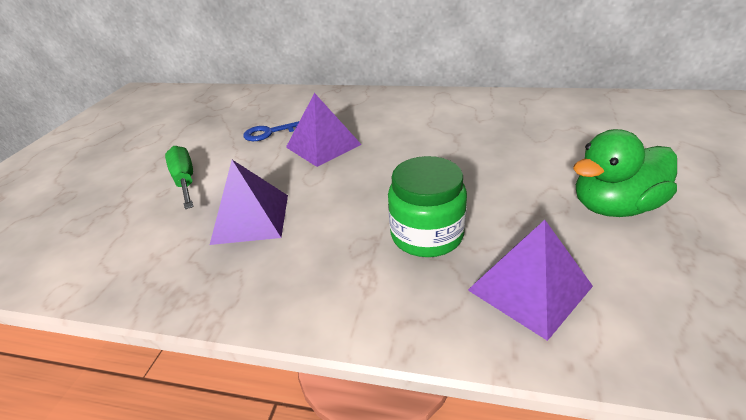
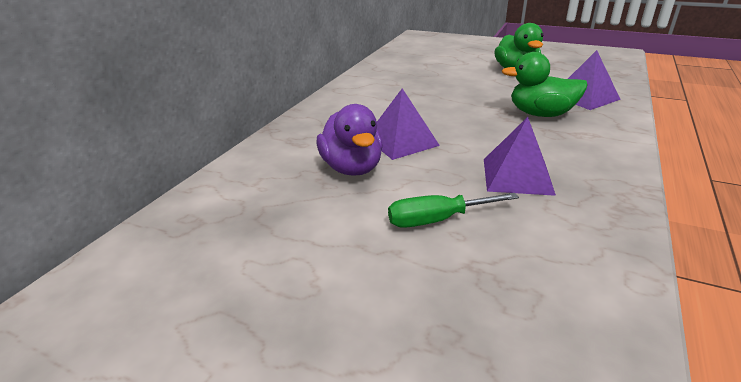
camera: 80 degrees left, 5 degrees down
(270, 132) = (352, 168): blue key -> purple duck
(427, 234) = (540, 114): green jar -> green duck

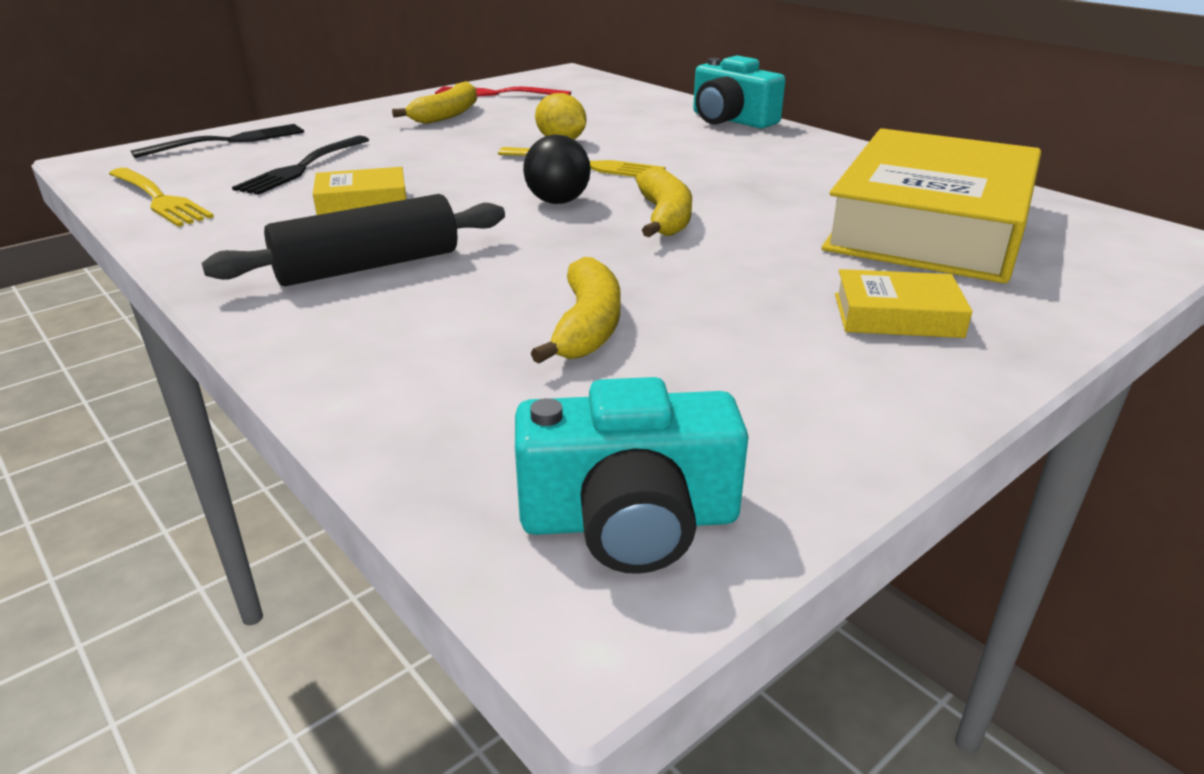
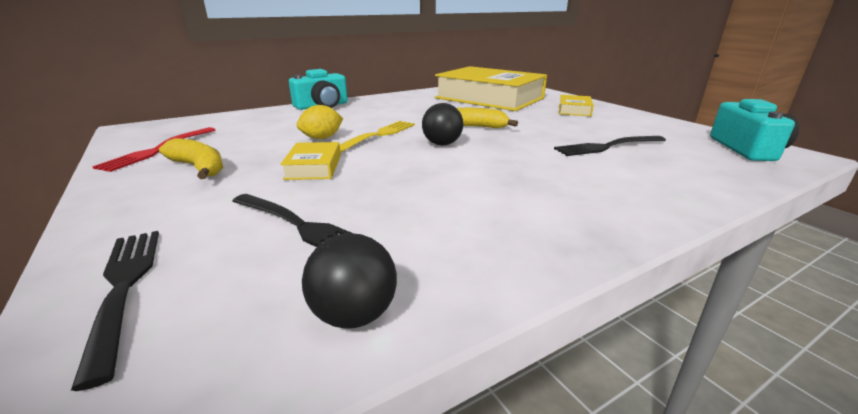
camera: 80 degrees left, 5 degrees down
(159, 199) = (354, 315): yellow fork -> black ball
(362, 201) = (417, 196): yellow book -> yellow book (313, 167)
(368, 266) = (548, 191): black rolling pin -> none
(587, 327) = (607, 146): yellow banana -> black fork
::::
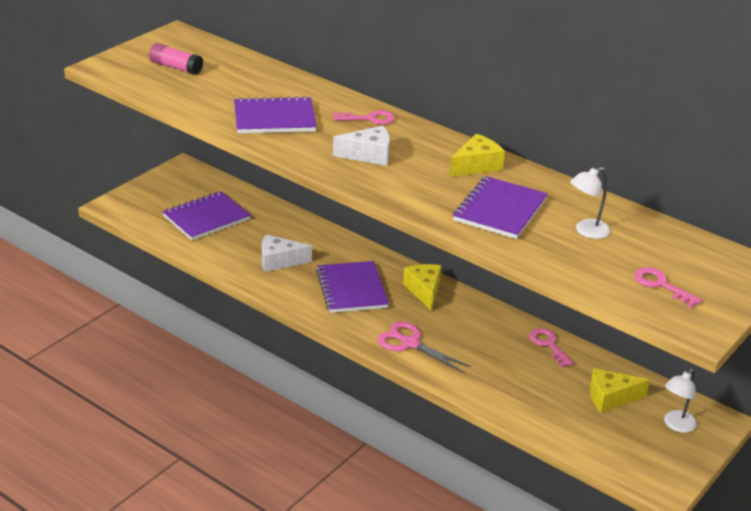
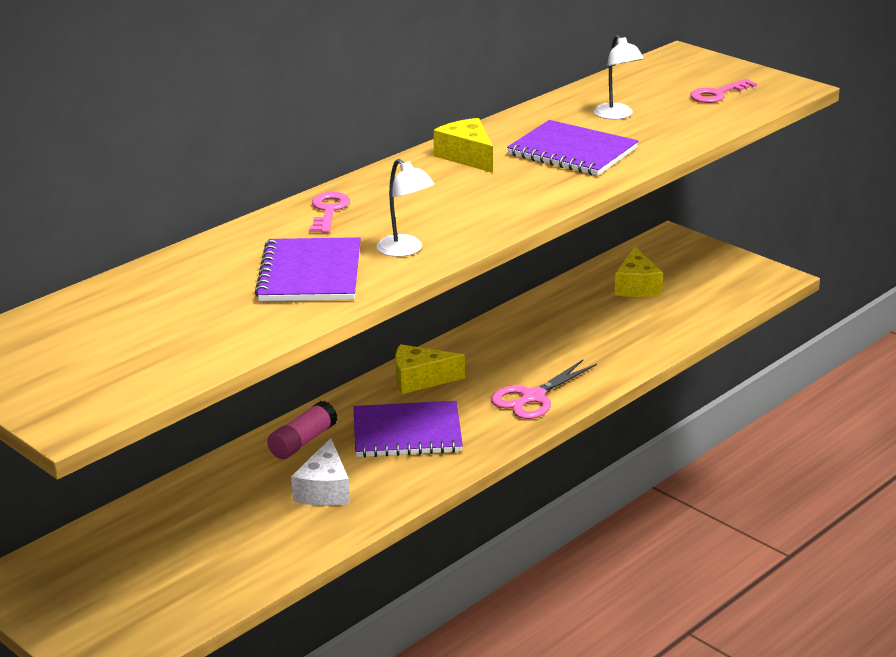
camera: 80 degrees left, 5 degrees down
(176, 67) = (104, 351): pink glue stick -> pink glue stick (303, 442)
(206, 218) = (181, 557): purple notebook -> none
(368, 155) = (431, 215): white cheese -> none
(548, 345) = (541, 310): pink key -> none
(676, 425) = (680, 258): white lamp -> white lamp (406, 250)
::::
▶ Your instructions: Both the line containing "(548, 345) = (541, 310): pink key -> none" and the line containing "(676, 425) = (680, 258): white" belong in the answer. Print them and every line above that falls between them exactly, and no others.

▶ Output:
(548, 345) = (541, 310): pink key -> none
(676, 425) = (680, 258): white lamp -> white lamp (406, 250)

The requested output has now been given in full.